» **Records supplied**

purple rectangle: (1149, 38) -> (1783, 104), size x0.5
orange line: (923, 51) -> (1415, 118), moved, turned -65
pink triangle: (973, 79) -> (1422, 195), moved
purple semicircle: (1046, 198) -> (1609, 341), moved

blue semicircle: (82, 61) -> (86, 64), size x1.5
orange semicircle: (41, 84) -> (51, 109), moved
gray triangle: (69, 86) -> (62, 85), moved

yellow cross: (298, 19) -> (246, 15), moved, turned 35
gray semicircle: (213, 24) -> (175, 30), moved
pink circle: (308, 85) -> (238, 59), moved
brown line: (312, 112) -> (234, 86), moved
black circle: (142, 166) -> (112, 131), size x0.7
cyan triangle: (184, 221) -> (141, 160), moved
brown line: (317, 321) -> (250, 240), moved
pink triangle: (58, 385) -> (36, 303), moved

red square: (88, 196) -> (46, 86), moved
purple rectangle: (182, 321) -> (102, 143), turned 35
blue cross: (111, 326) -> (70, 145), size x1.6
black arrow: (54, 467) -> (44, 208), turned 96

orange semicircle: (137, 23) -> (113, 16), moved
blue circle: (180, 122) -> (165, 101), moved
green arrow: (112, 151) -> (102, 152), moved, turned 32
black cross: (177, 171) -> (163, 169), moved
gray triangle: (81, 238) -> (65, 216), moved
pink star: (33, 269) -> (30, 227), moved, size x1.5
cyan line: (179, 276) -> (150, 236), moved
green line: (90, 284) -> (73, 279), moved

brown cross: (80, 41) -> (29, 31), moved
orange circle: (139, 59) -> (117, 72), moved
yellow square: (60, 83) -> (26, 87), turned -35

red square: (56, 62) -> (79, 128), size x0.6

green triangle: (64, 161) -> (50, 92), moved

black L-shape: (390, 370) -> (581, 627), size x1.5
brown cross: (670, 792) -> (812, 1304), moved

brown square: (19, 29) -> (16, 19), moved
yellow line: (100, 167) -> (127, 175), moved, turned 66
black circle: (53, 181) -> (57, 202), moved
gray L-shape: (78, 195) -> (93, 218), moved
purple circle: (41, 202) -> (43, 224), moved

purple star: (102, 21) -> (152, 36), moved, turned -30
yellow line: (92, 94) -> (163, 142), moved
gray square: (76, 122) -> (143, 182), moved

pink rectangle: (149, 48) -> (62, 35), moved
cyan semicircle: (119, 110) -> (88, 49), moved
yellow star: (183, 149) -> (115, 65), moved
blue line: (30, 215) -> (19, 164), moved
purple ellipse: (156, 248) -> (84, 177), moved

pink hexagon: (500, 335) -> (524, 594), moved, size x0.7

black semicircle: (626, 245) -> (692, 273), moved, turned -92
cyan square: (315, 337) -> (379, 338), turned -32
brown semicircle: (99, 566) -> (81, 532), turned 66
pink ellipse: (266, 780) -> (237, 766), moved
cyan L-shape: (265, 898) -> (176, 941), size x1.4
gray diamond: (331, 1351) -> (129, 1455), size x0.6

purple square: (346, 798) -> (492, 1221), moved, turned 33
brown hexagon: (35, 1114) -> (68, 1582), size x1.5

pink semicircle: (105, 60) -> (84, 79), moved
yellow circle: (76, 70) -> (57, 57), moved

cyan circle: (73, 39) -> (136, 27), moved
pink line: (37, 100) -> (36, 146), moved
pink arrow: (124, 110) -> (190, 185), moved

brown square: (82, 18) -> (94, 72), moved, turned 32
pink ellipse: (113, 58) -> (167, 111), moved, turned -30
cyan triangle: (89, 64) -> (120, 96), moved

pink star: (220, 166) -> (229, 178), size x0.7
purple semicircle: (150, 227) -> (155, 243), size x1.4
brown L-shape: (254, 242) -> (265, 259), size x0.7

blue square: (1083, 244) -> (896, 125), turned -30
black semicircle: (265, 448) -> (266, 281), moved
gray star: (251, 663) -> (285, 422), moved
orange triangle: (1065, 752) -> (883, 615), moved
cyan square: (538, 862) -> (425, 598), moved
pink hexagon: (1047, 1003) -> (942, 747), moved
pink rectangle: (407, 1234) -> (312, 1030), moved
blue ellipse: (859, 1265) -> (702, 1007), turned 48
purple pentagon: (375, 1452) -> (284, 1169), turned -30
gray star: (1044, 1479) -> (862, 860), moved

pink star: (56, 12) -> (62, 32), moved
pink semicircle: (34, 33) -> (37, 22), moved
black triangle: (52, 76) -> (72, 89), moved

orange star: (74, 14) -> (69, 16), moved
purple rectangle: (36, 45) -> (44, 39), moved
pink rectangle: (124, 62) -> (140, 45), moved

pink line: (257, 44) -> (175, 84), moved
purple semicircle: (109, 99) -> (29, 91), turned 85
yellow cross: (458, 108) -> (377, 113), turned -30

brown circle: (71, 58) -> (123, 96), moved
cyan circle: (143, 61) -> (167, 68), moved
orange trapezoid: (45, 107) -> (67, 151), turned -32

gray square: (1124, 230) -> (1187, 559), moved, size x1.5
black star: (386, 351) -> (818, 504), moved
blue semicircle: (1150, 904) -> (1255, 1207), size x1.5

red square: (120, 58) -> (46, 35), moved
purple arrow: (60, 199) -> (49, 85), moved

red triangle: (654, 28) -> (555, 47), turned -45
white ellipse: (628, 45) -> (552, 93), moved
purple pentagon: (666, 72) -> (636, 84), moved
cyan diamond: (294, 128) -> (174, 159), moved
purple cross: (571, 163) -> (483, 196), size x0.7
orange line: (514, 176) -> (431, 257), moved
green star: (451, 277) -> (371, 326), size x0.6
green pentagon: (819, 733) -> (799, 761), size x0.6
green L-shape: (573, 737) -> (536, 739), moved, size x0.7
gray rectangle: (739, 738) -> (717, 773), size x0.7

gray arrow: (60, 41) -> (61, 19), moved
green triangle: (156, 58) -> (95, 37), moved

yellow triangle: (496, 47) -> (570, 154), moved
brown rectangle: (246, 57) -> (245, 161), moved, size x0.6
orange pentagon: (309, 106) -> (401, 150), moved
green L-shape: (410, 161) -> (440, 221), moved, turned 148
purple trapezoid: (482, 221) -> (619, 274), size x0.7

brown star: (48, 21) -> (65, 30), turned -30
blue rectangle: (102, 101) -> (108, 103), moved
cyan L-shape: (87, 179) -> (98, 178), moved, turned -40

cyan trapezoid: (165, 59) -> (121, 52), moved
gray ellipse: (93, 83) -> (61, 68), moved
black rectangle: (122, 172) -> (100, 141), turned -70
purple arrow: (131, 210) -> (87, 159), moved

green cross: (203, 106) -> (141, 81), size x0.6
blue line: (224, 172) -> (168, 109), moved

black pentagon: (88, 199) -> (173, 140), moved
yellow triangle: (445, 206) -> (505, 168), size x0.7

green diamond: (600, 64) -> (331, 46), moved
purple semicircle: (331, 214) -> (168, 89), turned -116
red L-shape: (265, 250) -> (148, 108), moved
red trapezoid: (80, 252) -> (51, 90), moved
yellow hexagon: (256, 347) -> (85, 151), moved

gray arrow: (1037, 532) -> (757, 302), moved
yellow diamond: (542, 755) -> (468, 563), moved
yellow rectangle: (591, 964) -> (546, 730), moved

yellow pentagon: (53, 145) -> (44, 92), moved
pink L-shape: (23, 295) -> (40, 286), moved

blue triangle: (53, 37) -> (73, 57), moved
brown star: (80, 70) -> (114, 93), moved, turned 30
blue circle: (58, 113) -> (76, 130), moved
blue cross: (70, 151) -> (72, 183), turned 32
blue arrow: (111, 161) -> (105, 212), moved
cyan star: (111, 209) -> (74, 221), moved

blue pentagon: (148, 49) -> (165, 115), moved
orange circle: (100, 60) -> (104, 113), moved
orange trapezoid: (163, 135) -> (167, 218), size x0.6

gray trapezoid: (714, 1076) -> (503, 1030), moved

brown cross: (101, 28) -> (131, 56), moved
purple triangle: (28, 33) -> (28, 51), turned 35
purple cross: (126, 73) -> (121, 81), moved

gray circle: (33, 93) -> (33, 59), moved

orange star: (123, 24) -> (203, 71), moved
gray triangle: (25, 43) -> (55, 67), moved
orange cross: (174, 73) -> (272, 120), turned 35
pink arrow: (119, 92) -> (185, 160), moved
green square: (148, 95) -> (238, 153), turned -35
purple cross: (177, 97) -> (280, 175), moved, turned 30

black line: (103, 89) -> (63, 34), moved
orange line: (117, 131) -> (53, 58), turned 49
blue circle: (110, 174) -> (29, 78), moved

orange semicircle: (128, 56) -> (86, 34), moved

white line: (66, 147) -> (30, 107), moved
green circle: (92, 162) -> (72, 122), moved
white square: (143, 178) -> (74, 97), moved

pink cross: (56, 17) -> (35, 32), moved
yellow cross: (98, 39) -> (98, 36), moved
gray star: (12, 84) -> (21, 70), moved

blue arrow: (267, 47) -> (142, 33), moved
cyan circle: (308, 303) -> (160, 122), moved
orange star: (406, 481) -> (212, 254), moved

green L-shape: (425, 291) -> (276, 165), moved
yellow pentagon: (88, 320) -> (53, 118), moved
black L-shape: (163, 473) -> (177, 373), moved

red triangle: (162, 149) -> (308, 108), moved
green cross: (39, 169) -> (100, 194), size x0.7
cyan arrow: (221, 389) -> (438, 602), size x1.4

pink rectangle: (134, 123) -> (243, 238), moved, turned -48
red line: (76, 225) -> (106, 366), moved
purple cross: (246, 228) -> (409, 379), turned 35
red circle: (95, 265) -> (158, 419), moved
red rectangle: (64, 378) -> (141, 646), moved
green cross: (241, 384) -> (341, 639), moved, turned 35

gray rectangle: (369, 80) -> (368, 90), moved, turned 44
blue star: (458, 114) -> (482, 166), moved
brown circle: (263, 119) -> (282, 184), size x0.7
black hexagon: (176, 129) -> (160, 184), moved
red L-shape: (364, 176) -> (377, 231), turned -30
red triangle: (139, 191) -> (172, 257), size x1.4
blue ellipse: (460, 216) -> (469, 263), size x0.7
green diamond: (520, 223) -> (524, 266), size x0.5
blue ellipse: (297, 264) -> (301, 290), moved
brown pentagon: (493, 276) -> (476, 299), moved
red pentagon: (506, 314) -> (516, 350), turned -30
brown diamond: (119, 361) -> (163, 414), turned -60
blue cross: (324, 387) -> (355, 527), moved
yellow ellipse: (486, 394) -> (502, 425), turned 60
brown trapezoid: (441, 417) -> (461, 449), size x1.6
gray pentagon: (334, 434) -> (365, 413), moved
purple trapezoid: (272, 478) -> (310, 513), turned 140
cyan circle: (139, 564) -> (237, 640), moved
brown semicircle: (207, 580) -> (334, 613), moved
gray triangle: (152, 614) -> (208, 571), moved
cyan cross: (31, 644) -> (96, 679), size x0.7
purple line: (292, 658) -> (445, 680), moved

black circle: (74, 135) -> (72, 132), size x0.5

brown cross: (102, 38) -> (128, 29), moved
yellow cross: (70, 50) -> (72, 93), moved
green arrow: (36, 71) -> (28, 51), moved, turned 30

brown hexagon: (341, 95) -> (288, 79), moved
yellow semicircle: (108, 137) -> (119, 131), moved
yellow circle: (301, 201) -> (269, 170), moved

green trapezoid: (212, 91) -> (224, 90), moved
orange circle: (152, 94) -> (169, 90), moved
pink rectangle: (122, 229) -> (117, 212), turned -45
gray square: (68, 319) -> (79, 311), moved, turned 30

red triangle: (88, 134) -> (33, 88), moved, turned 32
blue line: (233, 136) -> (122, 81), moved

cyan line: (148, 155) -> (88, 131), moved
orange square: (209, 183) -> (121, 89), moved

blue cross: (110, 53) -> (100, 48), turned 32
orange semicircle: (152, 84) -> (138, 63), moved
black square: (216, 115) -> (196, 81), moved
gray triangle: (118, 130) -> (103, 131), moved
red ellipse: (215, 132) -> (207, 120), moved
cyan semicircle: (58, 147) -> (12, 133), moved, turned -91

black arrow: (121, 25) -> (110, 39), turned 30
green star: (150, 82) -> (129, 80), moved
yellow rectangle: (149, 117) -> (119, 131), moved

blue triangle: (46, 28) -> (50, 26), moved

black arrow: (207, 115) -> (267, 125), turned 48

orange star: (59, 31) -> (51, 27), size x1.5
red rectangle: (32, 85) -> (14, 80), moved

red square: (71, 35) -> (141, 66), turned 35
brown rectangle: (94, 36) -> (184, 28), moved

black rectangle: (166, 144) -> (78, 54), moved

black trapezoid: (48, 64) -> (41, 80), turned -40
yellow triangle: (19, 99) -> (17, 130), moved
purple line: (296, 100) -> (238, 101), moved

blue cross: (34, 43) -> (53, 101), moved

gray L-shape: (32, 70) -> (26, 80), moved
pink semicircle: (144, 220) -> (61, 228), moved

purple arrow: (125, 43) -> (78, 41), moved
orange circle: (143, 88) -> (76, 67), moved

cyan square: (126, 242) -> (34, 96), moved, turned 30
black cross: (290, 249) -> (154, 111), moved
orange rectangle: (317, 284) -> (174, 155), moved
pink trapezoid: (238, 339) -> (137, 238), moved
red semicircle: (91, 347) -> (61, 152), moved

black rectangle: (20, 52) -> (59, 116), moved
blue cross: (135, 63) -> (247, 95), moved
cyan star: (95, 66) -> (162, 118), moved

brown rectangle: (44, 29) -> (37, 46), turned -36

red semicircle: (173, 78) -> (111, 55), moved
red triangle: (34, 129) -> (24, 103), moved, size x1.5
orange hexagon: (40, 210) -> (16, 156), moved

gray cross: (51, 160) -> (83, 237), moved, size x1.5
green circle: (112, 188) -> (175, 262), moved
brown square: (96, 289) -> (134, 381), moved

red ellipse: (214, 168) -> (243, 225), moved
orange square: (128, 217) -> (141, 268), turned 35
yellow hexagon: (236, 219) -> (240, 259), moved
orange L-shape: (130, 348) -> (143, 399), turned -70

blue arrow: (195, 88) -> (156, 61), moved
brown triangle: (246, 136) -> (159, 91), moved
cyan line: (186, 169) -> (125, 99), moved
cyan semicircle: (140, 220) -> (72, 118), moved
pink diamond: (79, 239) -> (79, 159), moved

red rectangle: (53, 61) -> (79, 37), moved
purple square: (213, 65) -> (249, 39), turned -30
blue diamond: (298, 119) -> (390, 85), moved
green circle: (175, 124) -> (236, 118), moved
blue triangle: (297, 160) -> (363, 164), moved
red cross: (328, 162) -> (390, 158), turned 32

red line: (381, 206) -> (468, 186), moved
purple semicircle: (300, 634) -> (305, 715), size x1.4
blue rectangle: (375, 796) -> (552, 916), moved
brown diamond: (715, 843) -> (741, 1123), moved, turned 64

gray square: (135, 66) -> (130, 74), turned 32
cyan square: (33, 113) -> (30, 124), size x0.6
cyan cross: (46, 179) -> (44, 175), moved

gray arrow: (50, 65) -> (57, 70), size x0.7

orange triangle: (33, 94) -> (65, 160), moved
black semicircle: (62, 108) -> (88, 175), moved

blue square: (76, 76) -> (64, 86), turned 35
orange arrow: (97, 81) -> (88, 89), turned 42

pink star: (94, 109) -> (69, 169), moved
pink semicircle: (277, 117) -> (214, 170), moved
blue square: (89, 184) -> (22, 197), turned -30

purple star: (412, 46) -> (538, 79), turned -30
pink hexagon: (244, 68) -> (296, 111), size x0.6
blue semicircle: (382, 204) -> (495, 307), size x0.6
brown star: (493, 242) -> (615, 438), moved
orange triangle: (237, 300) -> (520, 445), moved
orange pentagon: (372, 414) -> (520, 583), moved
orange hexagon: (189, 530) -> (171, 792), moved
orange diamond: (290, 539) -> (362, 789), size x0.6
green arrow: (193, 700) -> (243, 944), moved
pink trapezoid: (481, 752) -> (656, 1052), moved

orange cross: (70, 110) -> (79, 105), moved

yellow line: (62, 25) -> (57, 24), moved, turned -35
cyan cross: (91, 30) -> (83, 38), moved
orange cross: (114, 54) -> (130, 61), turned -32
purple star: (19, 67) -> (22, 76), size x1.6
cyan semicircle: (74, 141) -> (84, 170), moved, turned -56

» **Your instructions**
Both the first line of the data above and the line with "gray triangle: (69, 86) -> (62, 85), moved" must be included; please return exactly those lines and the ones between them.

» **Solution to the exercise**
purple rectangle: (1149, 38) -> (1783, 104), size x0.5
orange line: (923, 51) -> (1415, 118), moved, turned -65
pink triangle: (973, 79) -> (1422, 195), moved
purple semicircle: (1046, 198) -> (1609, 341), moved

blue semicircle: (82, 61) -> (86, 64), size x1.5
orange semicircle: (41, 84) -> (51, 109), moved
gray triangle: (69, 86) -> (62, 85), moved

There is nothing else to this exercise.